____ Information

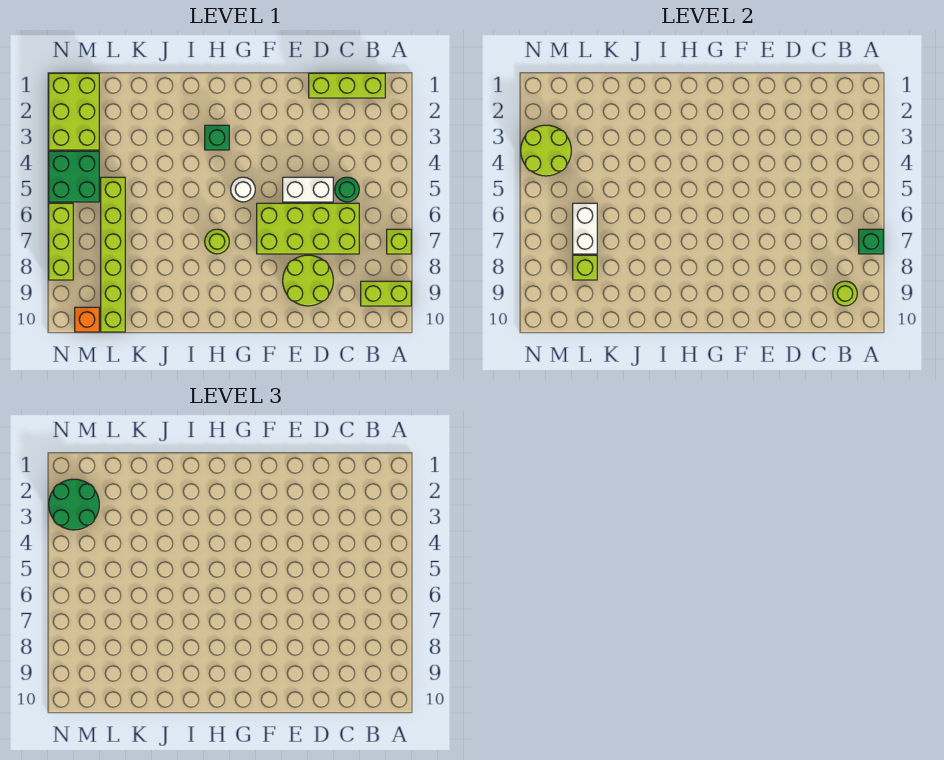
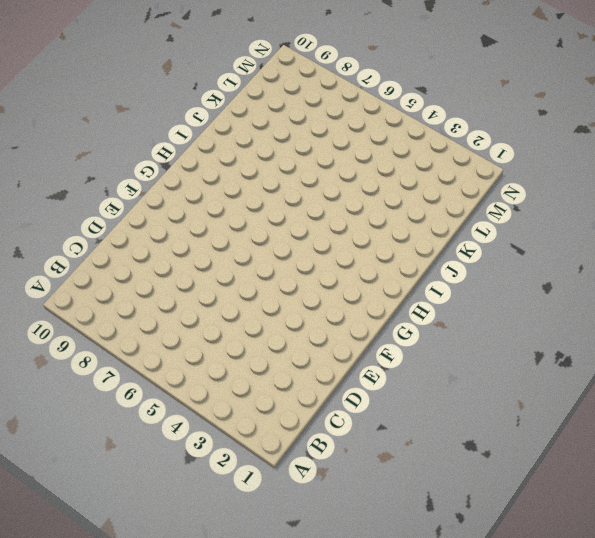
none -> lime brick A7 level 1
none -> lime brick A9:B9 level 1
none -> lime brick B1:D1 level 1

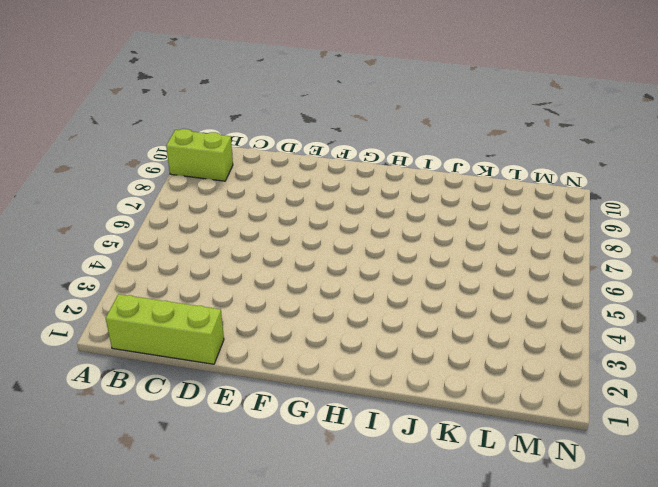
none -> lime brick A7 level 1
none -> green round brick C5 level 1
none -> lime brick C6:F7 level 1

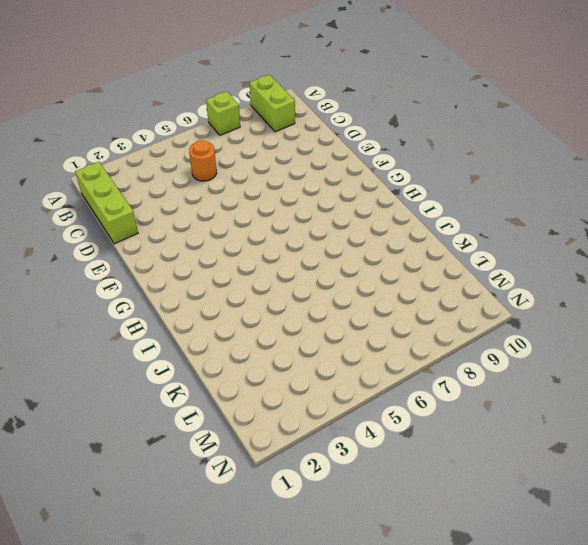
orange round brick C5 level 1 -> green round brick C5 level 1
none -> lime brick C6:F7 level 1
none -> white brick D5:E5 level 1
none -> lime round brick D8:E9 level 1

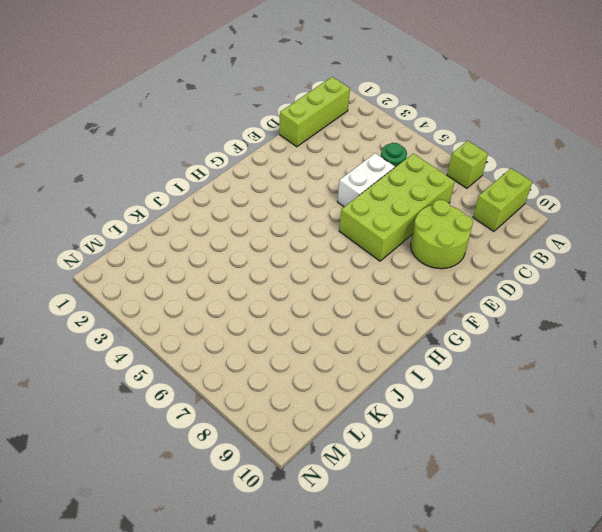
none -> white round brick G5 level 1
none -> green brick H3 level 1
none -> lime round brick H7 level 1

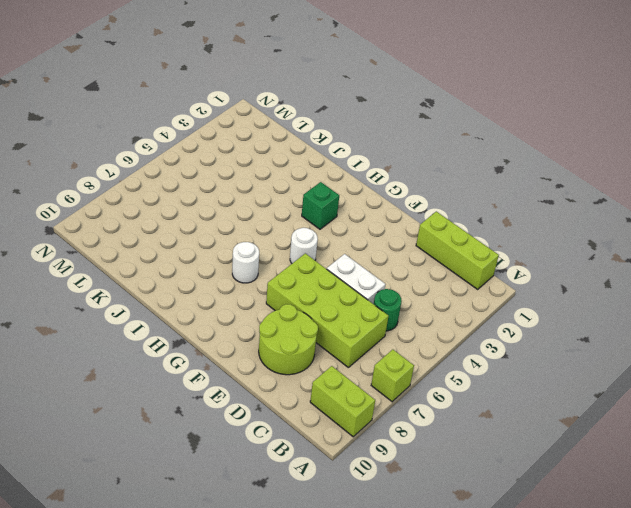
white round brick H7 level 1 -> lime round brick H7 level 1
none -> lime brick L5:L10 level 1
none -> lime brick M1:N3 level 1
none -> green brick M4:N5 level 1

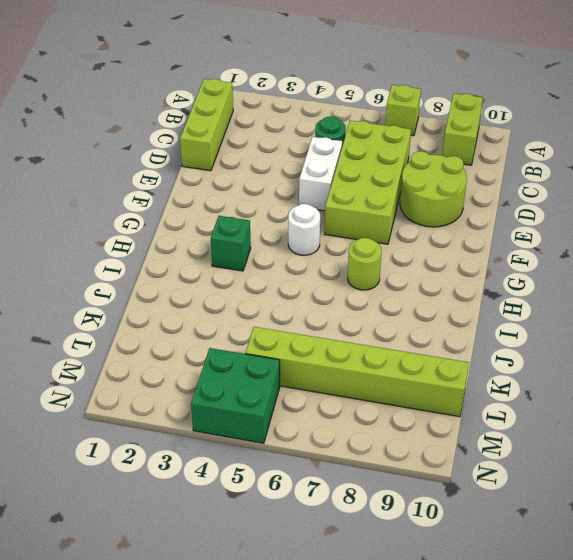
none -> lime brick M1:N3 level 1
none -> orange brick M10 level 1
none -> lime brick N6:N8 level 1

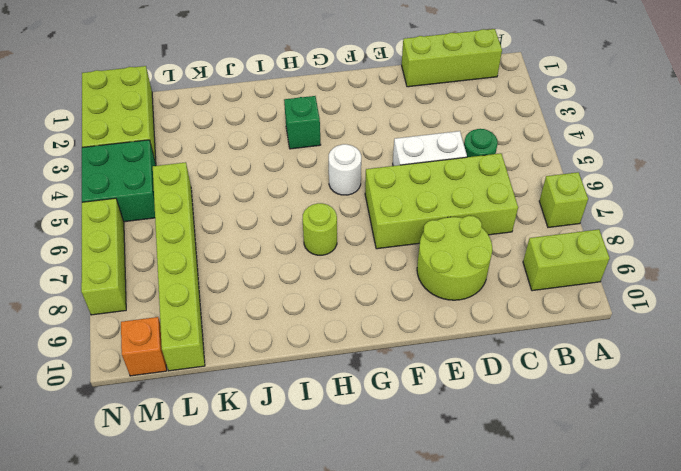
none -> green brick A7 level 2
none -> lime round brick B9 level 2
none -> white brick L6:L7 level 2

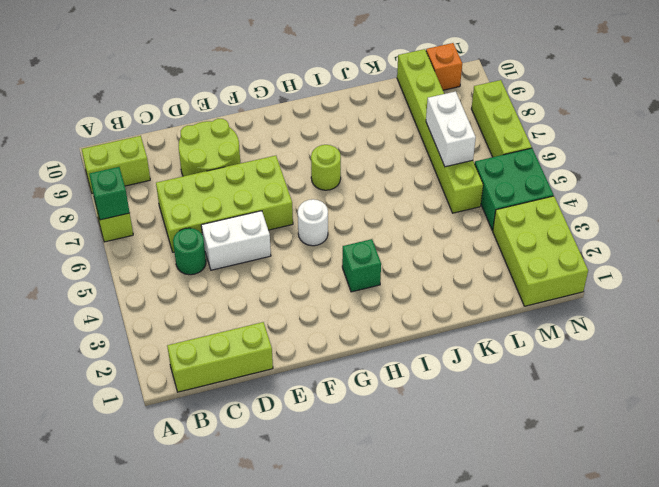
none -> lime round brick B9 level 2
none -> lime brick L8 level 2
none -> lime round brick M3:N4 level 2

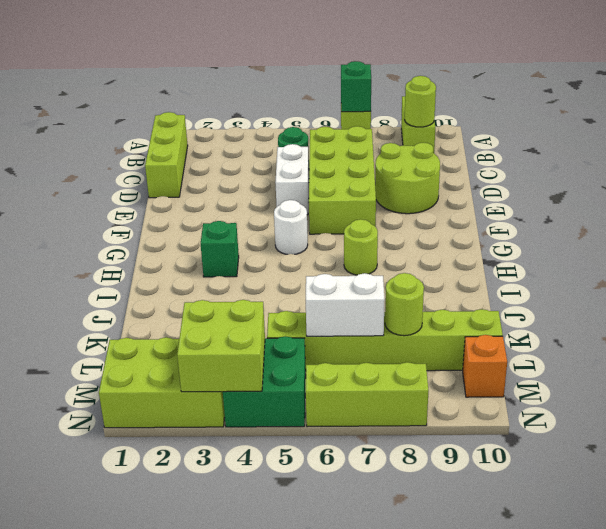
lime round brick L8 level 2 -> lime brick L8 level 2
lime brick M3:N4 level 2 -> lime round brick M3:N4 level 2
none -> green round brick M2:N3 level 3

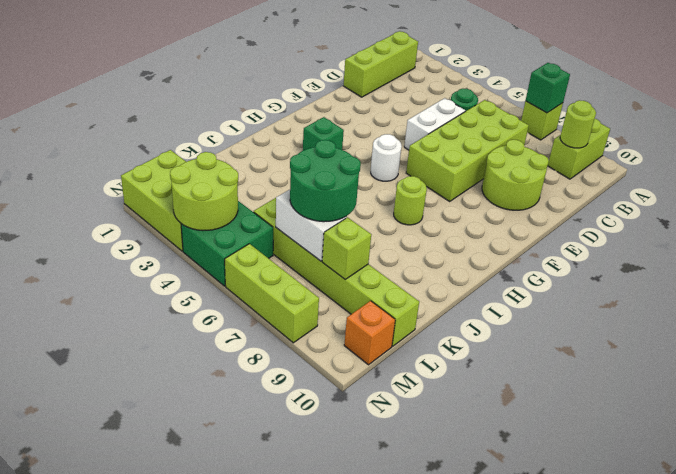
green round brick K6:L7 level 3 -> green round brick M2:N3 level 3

________

Exercise prompt
Set down exactly and only the lines from the line that contains "none -> orange brick M10 level 1" through the last line of the entries above, with both of those lines included and the pictures left out.

Answer box
none -> orange brick M10 level 1
none -> lime brick N6:N8 level 1

none -> green brick A7 level 2
none -> lime round brick B9 level 2
none -> white brick L6:L7 level 2

none -> lime round brick B9 level 2
none -> lime brick L8 level 2
none -> lime round brick M3:N4 level 2

lime round brick L8 level 2 -> lime brick L8 level 2
lime brick M3:N4 level 2 -> lime round brick M3:N4 level 2
none -> green round brick M2:N3 level 3

green round brick K6:L7 level 3 -> green round brick M2:N3 level 3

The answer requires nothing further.